■ **DATA FOR THE TASK**
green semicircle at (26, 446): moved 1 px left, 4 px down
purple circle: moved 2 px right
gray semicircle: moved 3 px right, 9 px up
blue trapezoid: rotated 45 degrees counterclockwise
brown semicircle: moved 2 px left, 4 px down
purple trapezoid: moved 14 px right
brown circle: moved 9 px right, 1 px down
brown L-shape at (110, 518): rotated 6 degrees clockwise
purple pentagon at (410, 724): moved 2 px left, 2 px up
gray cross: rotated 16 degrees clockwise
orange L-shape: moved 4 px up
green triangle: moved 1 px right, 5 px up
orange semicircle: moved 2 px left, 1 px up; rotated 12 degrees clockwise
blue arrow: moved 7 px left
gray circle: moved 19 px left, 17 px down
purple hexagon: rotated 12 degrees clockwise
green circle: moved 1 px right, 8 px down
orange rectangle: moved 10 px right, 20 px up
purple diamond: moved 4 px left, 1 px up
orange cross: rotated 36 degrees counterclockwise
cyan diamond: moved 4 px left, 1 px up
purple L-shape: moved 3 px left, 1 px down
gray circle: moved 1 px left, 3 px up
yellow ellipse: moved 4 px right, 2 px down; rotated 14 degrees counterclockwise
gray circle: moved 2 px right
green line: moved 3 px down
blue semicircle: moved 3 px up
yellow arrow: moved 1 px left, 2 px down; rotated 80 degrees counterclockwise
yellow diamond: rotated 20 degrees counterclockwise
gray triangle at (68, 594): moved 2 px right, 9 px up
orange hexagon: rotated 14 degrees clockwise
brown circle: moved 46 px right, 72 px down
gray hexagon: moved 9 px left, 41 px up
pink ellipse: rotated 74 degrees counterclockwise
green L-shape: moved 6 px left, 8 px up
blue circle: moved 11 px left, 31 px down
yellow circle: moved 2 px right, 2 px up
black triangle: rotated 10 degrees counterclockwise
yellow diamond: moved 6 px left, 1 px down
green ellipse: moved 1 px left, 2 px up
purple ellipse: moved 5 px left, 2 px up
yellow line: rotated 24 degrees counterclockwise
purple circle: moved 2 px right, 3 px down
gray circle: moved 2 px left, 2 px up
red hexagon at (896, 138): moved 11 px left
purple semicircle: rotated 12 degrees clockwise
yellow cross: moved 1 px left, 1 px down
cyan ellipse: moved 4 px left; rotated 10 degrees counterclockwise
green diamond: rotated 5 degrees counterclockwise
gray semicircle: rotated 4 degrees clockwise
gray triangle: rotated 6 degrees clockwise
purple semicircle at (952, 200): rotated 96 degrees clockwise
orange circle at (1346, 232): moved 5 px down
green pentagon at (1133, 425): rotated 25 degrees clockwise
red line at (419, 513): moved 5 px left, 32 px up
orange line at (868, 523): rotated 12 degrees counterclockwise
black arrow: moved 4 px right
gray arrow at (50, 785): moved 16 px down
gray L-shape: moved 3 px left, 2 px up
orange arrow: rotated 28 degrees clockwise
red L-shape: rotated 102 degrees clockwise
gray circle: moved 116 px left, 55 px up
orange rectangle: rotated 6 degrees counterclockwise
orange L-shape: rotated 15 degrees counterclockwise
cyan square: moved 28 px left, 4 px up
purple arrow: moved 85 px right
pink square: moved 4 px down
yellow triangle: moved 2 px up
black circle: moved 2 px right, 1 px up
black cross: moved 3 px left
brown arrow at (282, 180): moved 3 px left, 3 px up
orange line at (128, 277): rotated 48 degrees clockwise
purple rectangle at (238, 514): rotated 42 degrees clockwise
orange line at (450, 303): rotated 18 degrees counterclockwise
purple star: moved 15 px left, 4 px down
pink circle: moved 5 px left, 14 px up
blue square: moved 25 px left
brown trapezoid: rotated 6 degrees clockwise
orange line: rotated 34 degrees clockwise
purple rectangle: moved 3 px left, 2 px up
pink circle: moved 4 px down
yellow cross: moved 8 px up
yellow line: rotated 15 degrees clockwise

■ **PROBLEM TO WORK ON**
What do the lines above say from the one containing "yellow triangle: moved 2 px up" down to the one containing "purple star: moved 15 px left, 4 px down"? Return them exactly, both end lines included, and only them.

■ **WRITTEN REPLY**
yellow triangle: moved 2 px up
black circle: moved 2 px right, 1 px up
black cross: moved 3 px left
brown arrow at (282, 180): moved 3 px left, 3 px up
orange line at (128, 277): rotated 48 degrees clockwise
purple rectangle at (238, 514): rotated 42 degrees clockwise
orange line at (450, 303): rotated 18 degrees counterclockwise
purple star: moved 15 px left, 4 px down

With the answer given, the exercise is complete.